[Excerpted data]

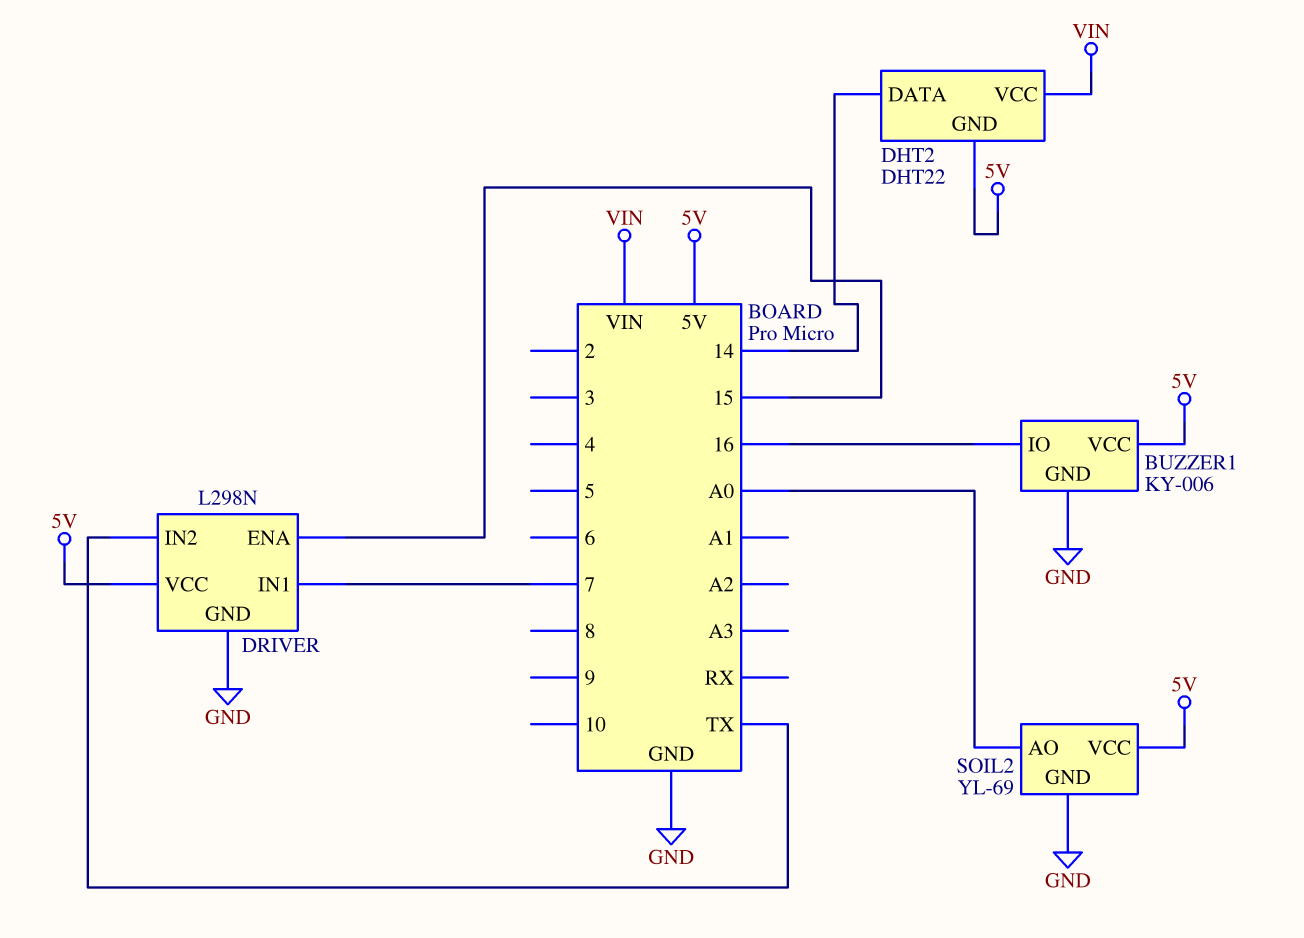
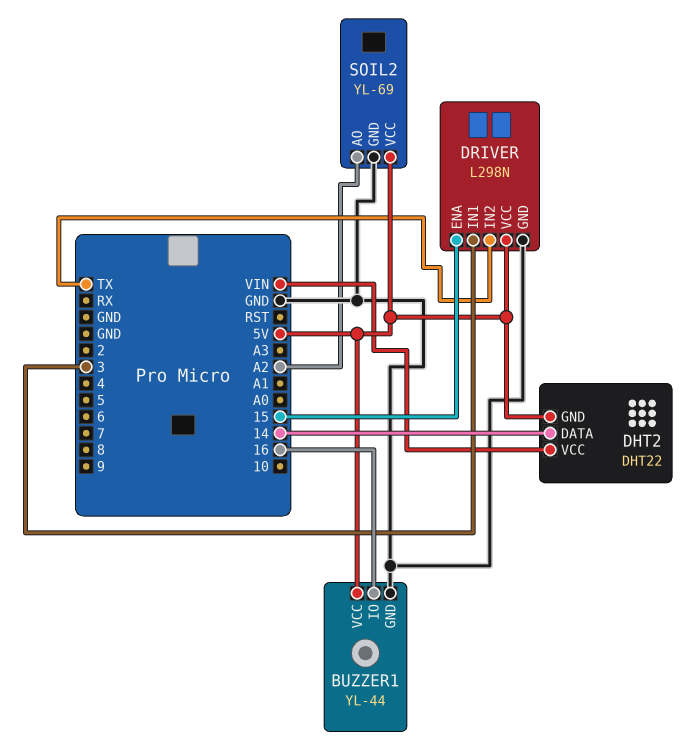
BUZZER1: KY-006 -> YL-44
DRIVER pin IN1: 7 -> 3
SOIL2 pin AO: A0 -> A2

==

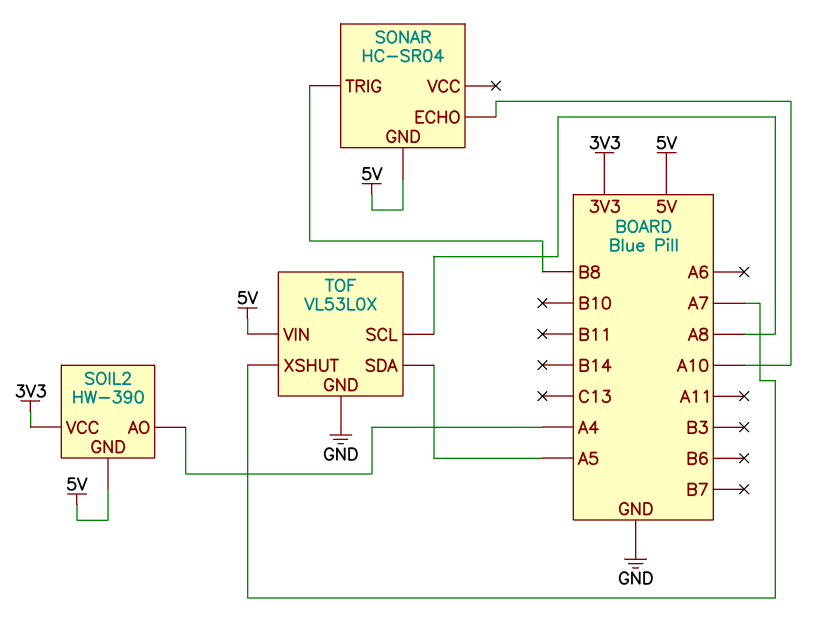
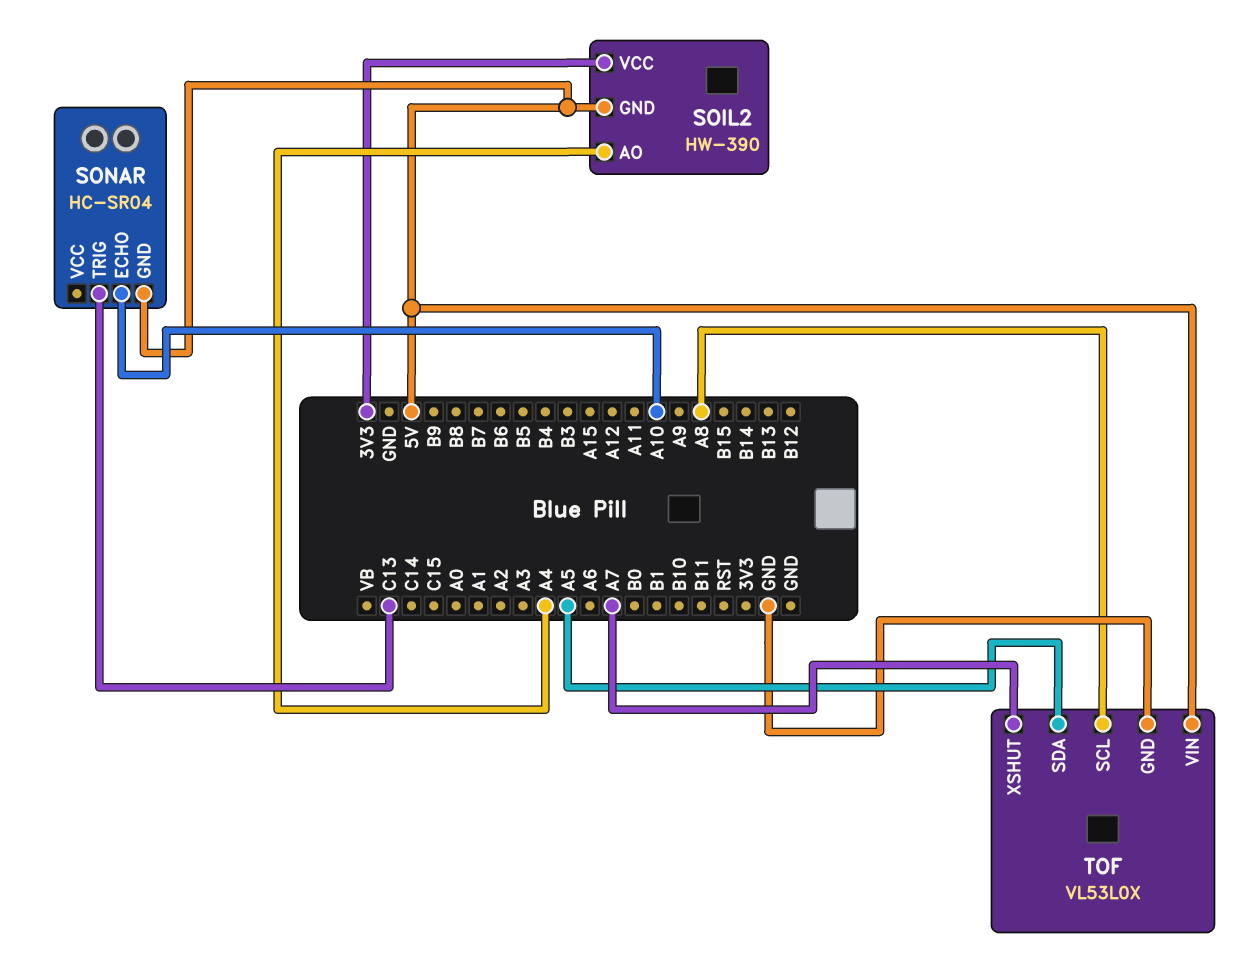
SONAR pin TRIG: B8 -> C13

--

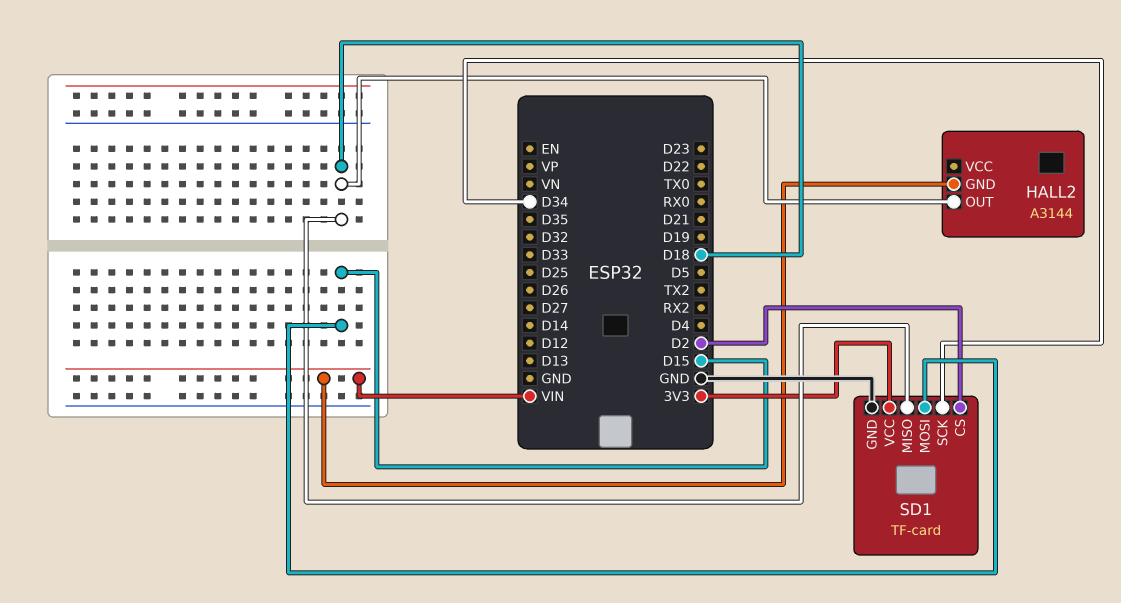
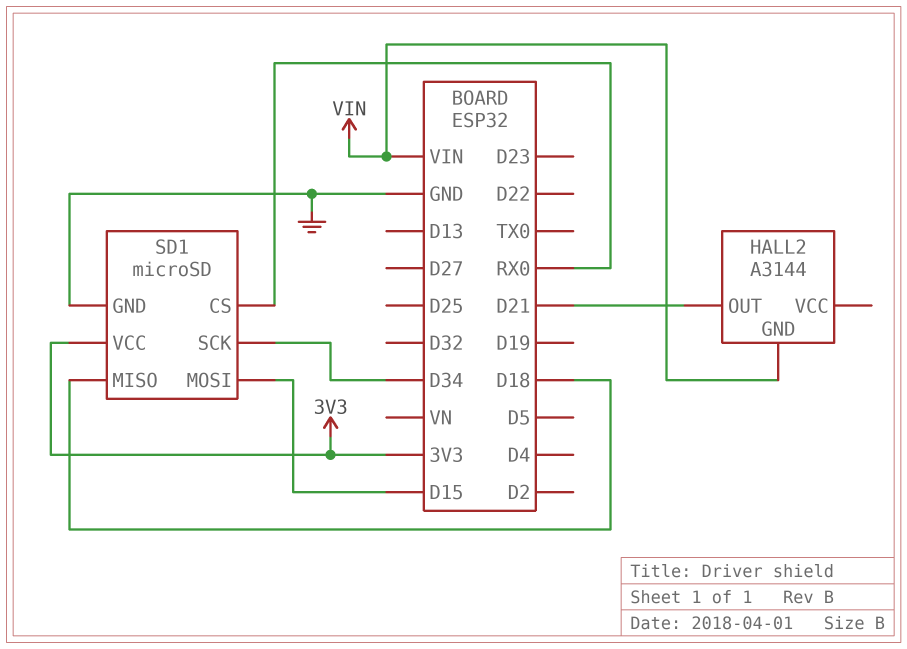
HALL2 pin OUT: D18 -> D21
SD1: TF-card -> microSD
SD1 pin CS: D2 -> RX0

[What is needed] Reproduce the lines above, beginning at the line with "BUZZER1: KY-006 -> YL-44" and stopping after the line with "SOIL2 pin AO: A0 -> A2", exactly as they are.

[Reply]
BUZZER1: KY-006 -> YL-44
DRIVER pin IN1: 7 -> 3
SOIL2 pin AO: A0 -> A2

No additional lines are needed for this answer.